→ **TASK REQUIREMENTS**
In the data, find each line where the word "mouse" appears and list that line.

Object correspondence data:
━━━━━━━━━━━━━━━━━━━━
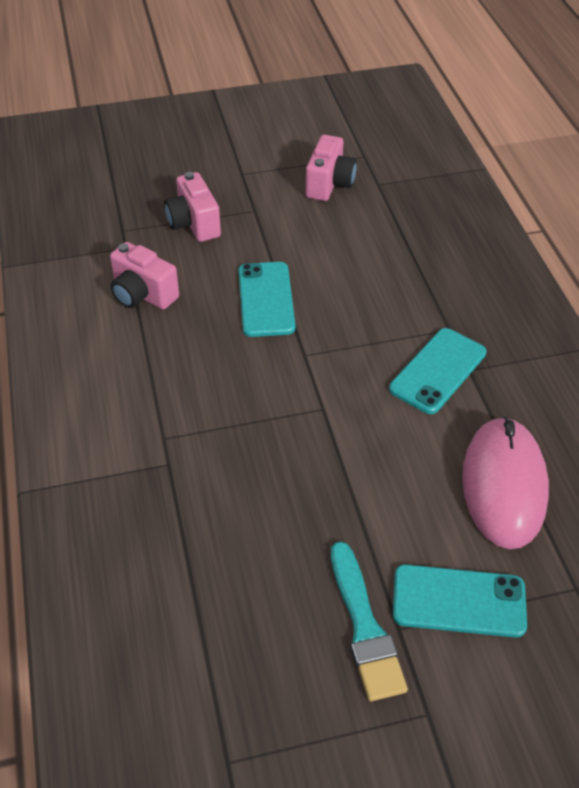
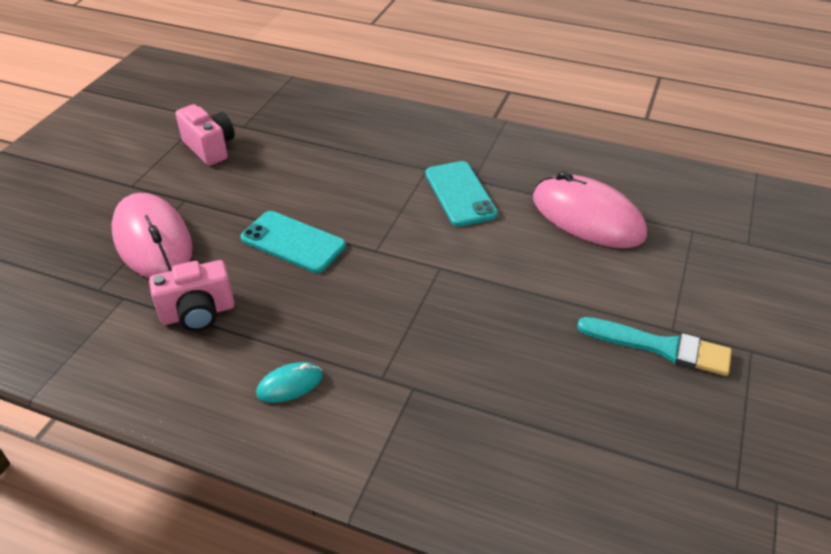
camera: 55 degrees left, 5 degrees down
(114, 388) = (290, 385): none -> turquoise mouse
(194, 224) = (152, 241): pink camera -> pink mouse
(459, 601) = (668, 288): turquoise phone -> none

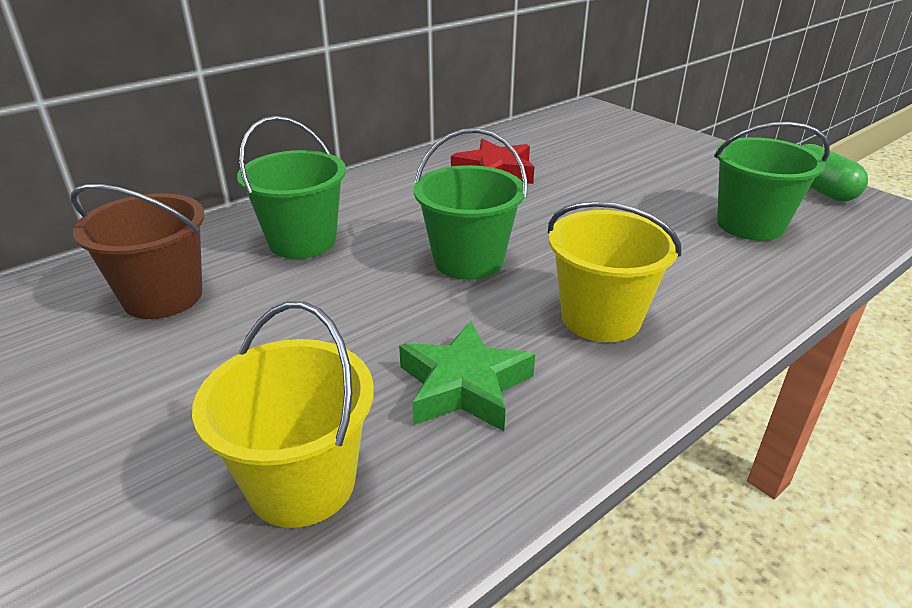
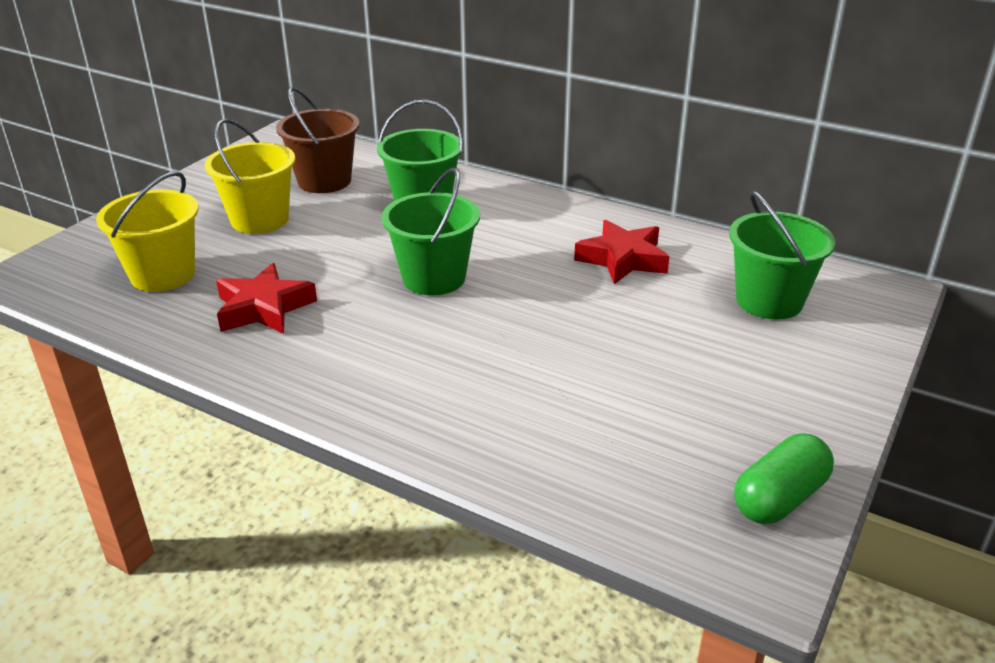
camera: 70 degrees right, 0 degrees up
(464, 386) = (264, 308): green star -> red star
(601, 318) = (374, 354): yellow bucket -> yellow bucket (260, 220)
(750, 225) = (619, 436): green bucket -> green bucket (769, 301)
━━━━━━━━━━━━━━━━━━━━
→ **SOLUTION FOR THIS PROBLEM**
(114, 388) = (290, 385): none -> turquoise mouse
(194, 224) = (152, 241): pink camera -> pink mouse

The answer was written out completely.